**Exercise details:**
Omit every picture, then return each line of the data below exactly.

──────

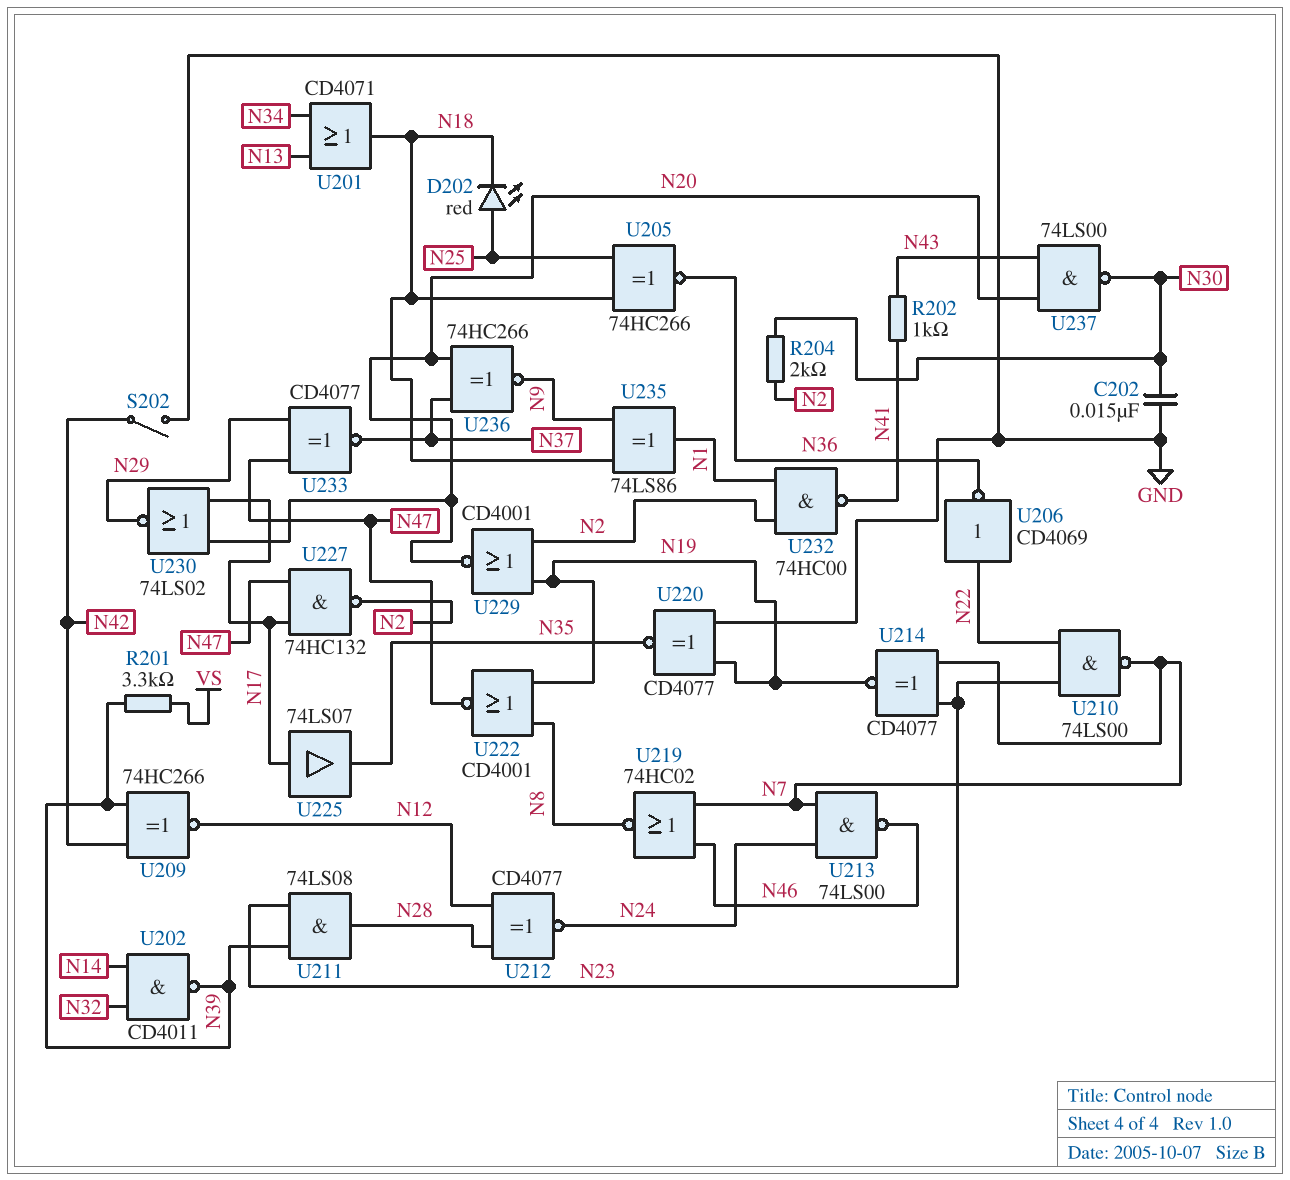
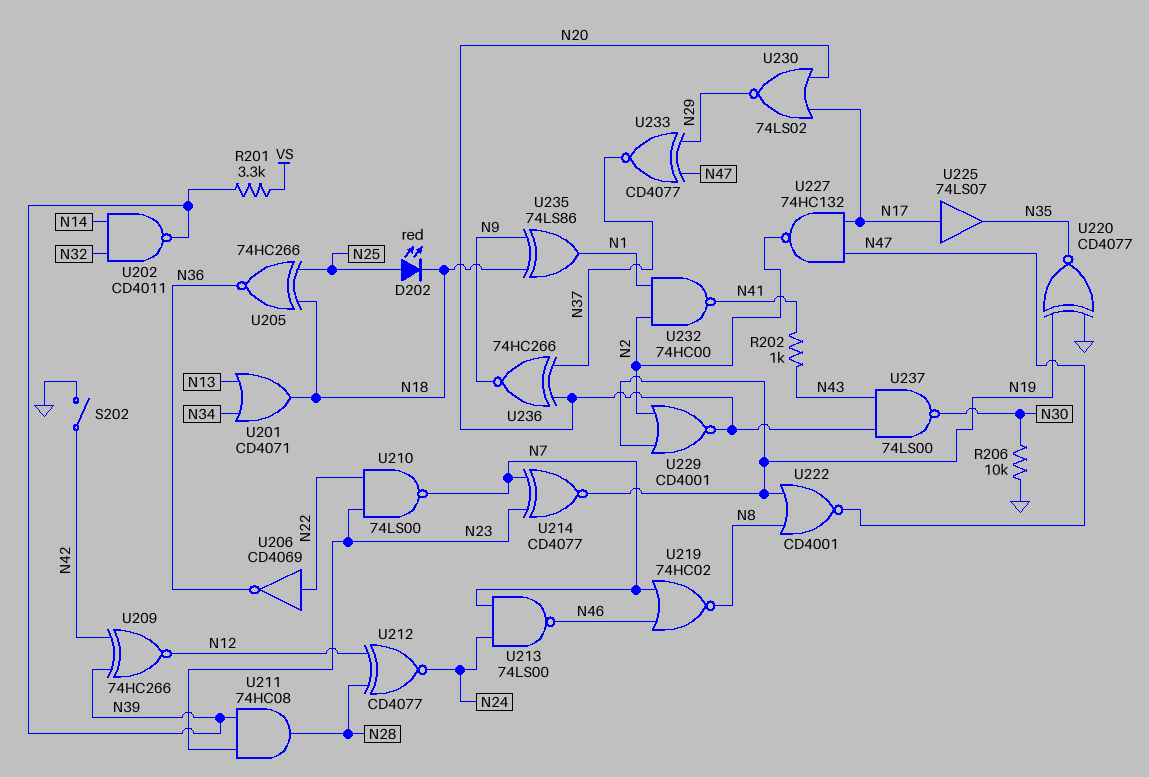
C202: 15nF (GND, N30) -> none
R204: 2k (N2, N30) -> none
R206: none -> 10k (GND, N30)
U211: AND 74LS08 (in N23, in N39, out N28) -> AND 74HC08 (in N23, in N39, out N28)

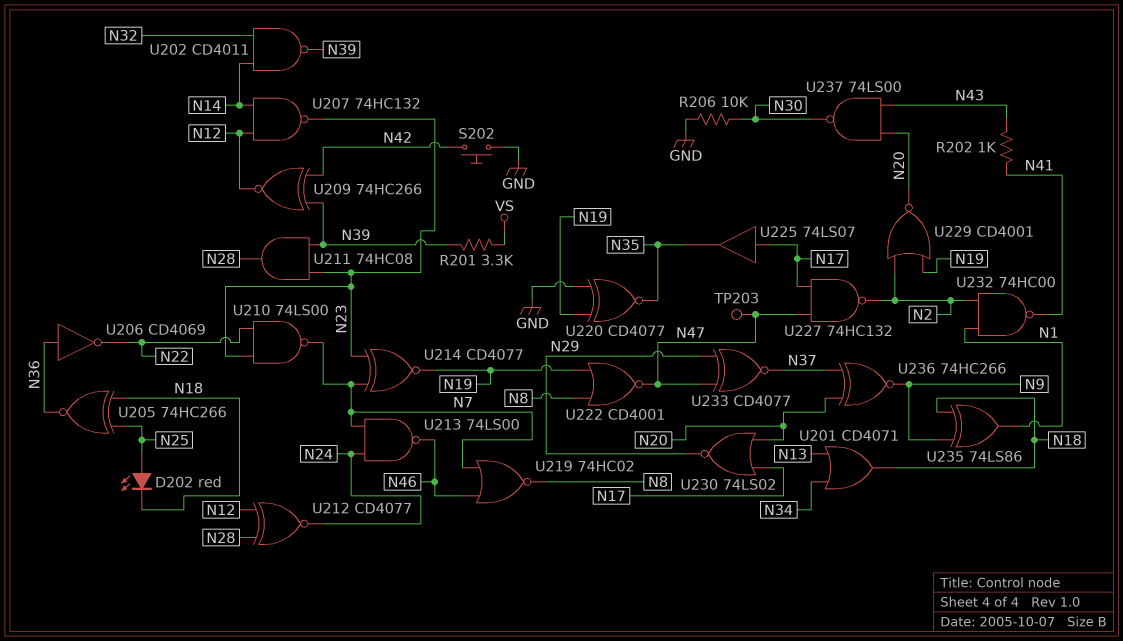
S202: switch (GND, N42) -> button (GND, N42)
TP203: none -> test point (N47)
U206: NOT CD4069 (in N22, out N36) -> NOT CD4069 (in N36, out N22)
U207: none -> NAND 74HC132 (in N12, in N14, out N23)

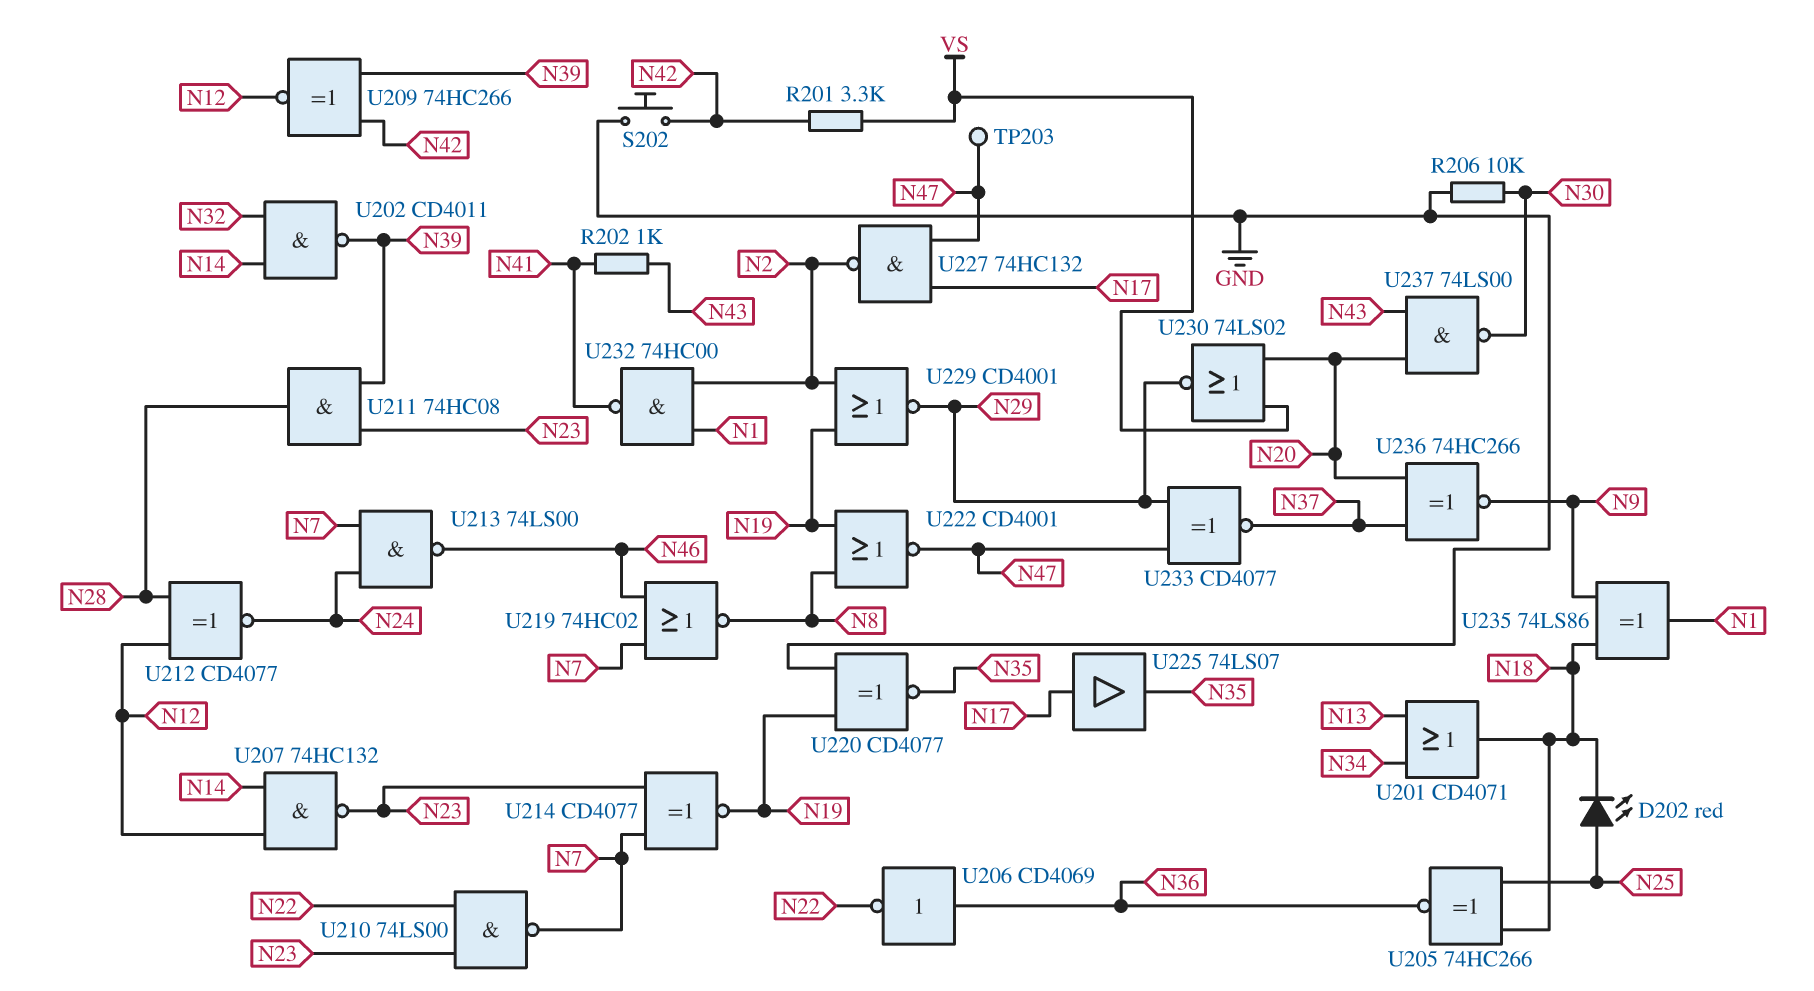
R201: 3.3k (N39, VS) -> 3.3k (N42, VS)
U229: NOR CD4001 (in N2, in N19, out N20) -> NOR CD4001 (in N2, in N19, out N29)
U230: NOR 74LS02 (in N17, in N20, out N29) -> NOR 74LS02 (in N20, in VS, out N29)

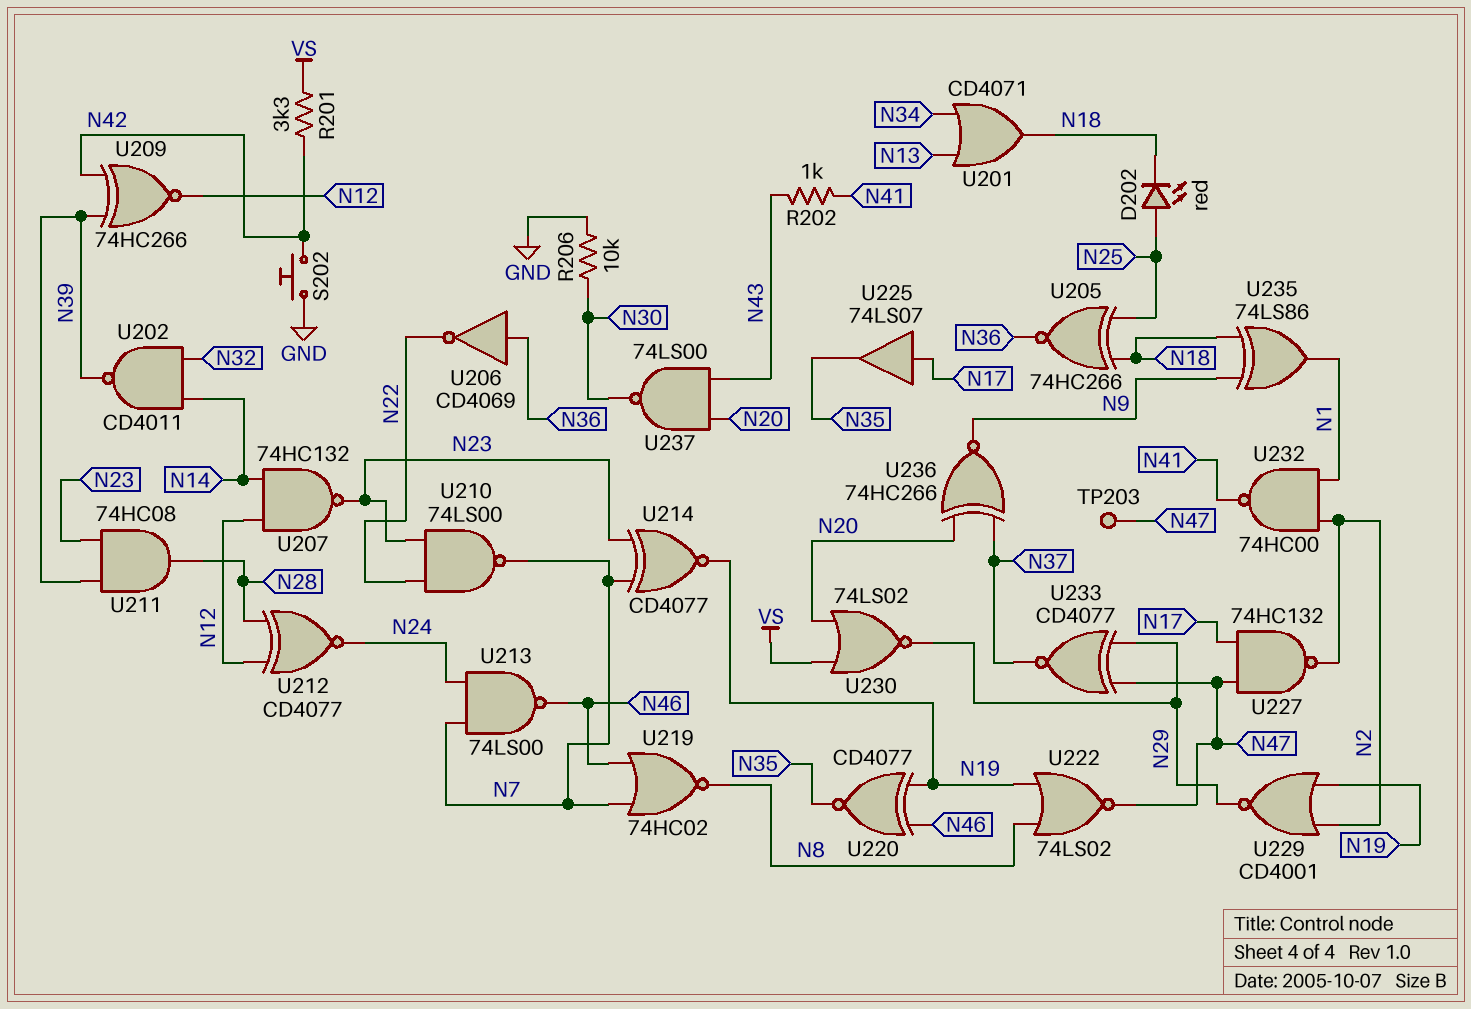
U220: XNOR CD4077 (in GND, in N19, out N35) -> XNOR CD4077 (in N19, in N46, out N35)
U222: NOR CD4001 (in N8, in N19, out N47) -> NOR 74LS02 (in N8, in N19, out N47)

──────

**Written answer:**
C202: 15nF (GND, N30) -> none
R204: 2k (N2, N30) -> none
R206: none -> 10k (GND, N30)
U211: AND 74LS08 (in N23, in N39, out N28) -> AND 74HC08 (in N23, in N39, out N28)

S202: switch (GND, N42) -> button (GND, N42)
TP203: none -> test point (N47)
U206: NOT CD4069 (in N22, out N36) -> NOT CD4069 (in N36, out N22)
U207: none -> NAND 74HC132 (in N12, in N14, out N23)

R201: 3.3k (N39, VS) -> 3.3k (N42, VS)
U229: NOR CD4001 (in N2, in N19, out N20) -> NOR CD4001 (in N2, in N19, out N29)
U230: NOR 74LS02 (in N17, in N20, out N29) -> NOR 74LS02 (in N20, in VS, out N29)

U220: XNOR CD4077 (in GND, in N19, out N35) -> XNOR CD4077 (in N19, in N46, out N35)
U222: NOR CD4001 (in N8, in N19, out N47) -> NOR 74LS02 (in N8, in N19, out N47)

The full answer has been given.